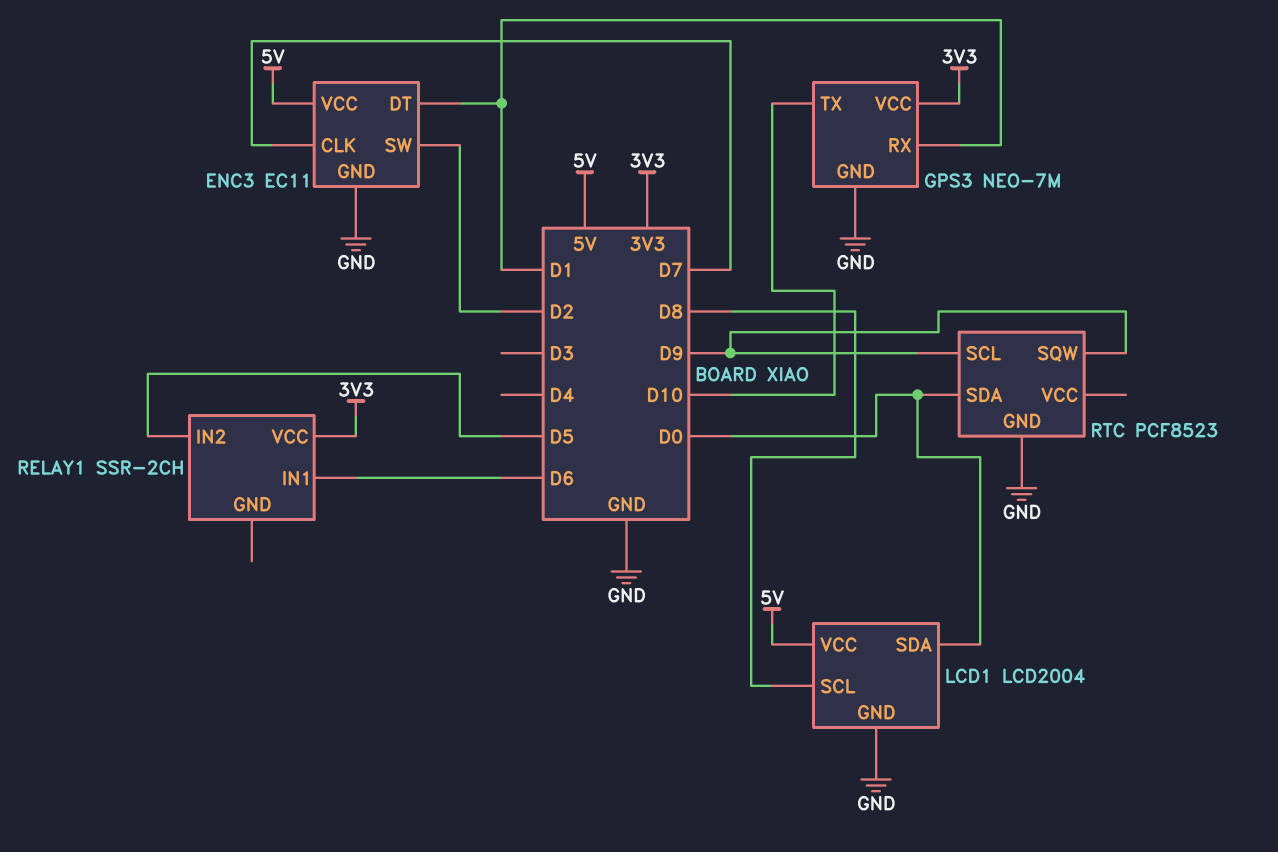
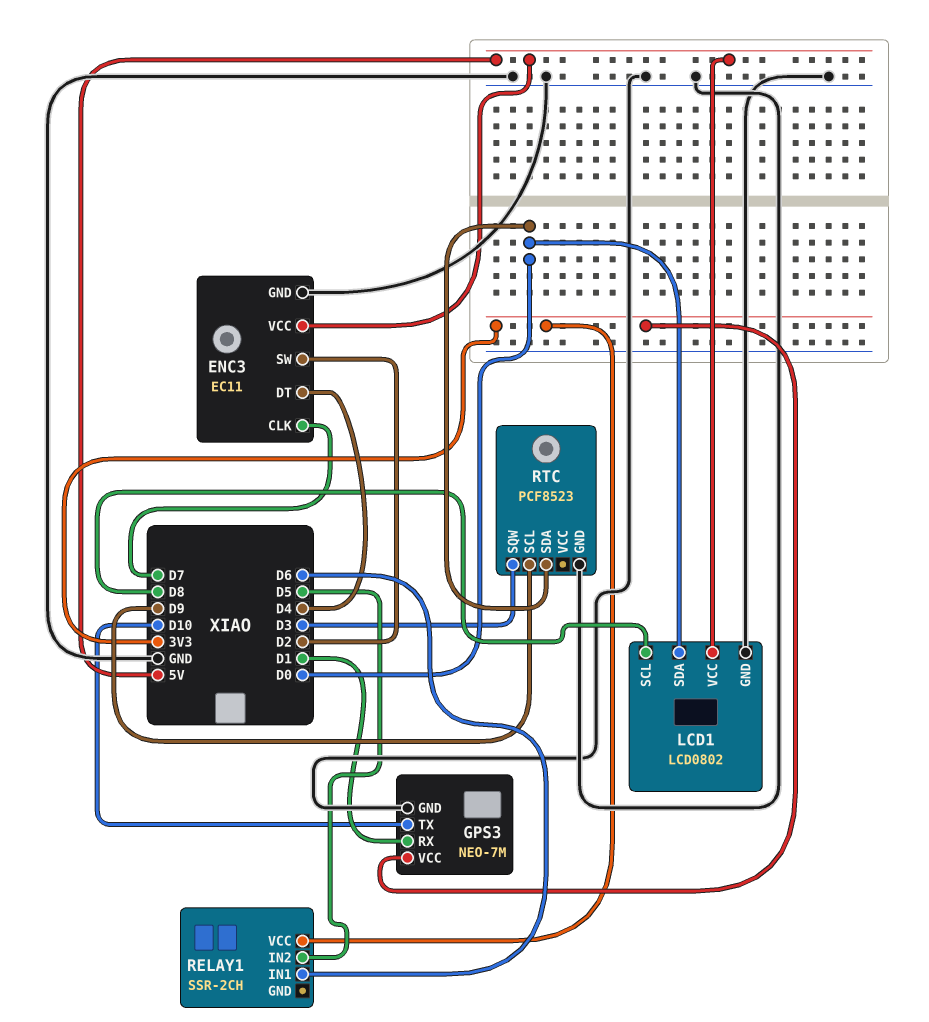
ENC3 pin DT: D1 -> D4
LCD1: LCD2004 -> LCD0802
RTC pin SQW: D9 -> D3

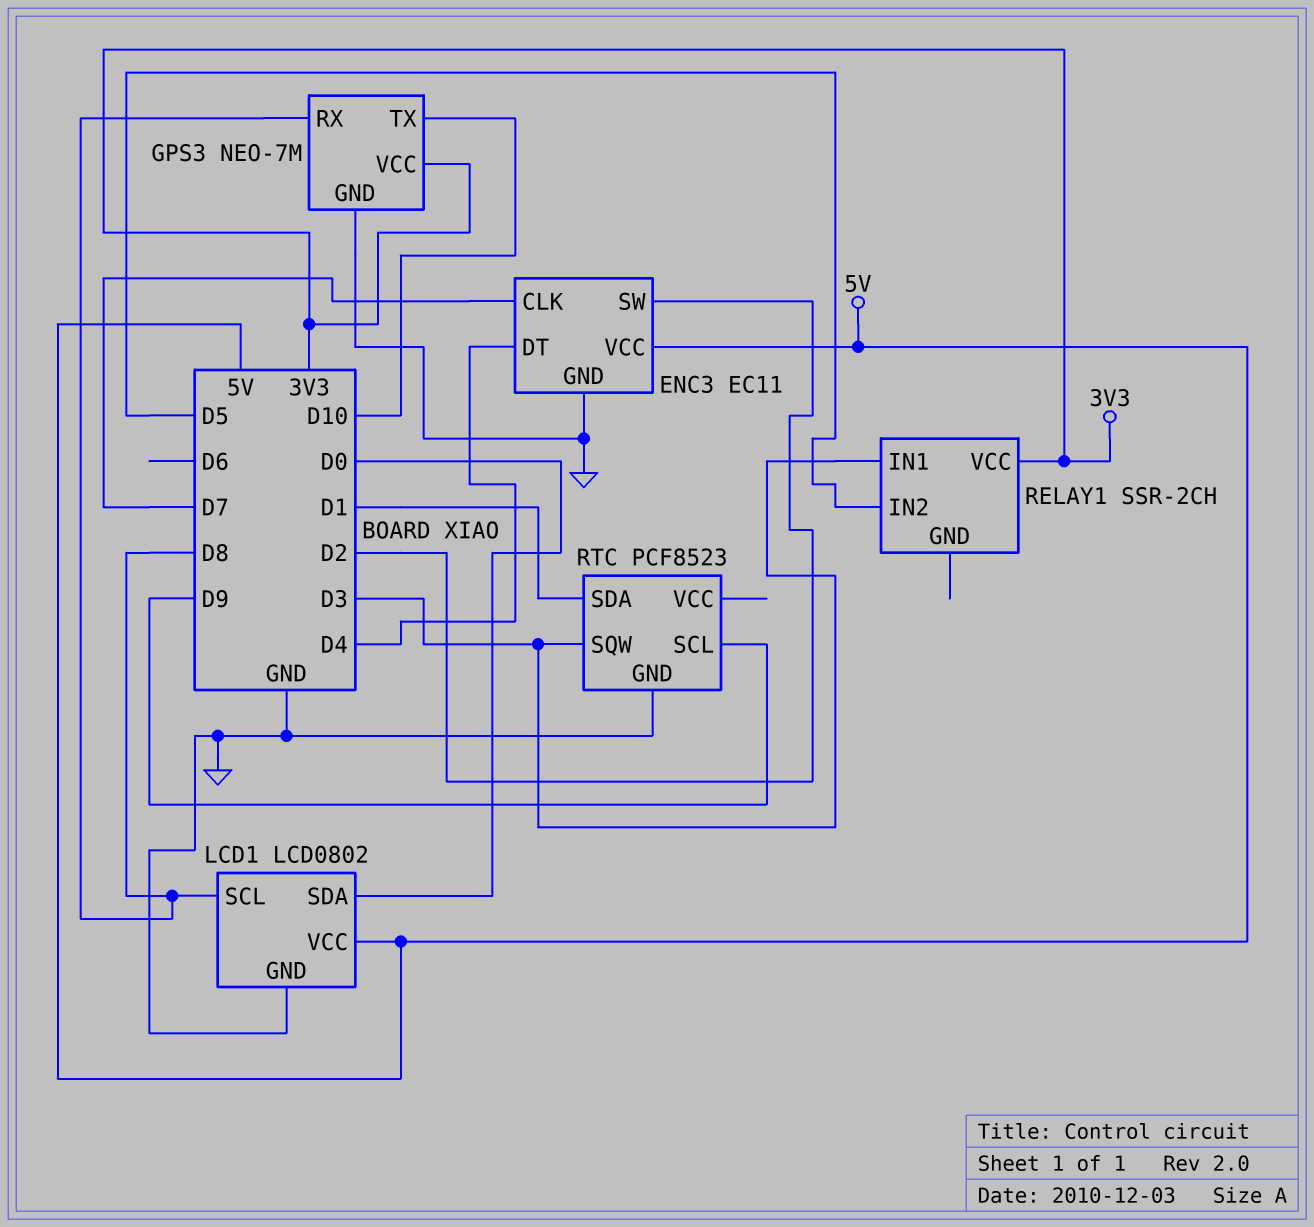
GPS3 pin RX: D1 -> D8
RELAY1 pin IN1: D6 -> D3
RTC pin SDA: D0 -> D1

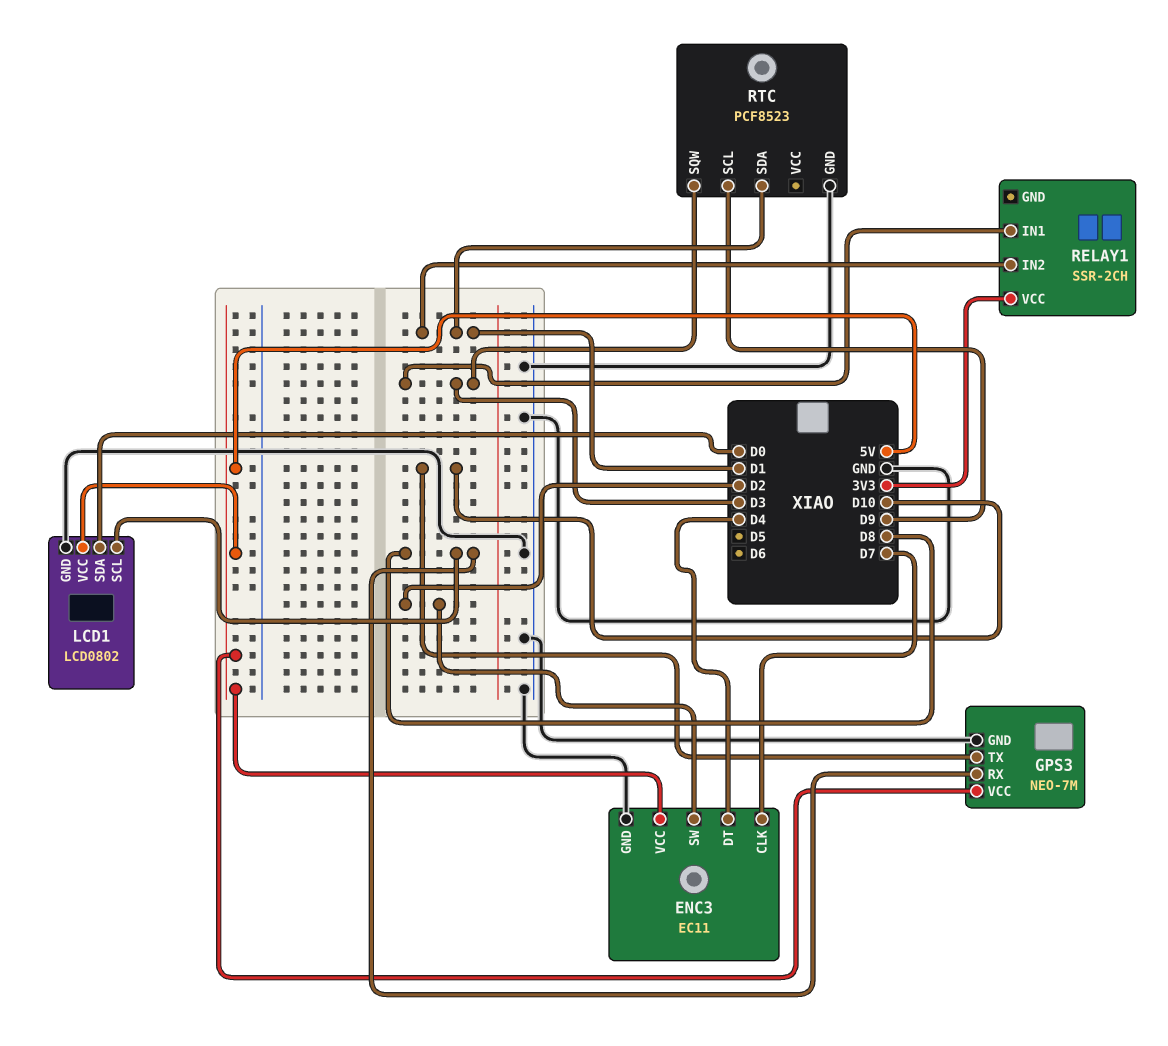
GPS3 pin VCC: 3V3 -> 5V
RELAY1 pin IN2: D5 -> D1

******

### Problem to work on:
Please return all of the material above exactly, minus any pictures.

### Exercise result:
ENC3 pin DT: D1 -> D4
LCD1: LCD2004 -> LCD0802
RTC pin SQW: D9 -> D3

GPS3 pin RX: D1 -> D8
RELAY1 pin IN1: D6 -> D3
RTC pin SDA: D0 -> D1

GPS3 pin VCC: 3V3 -> 5V
RELAY1 pin IN2: D5 -> D1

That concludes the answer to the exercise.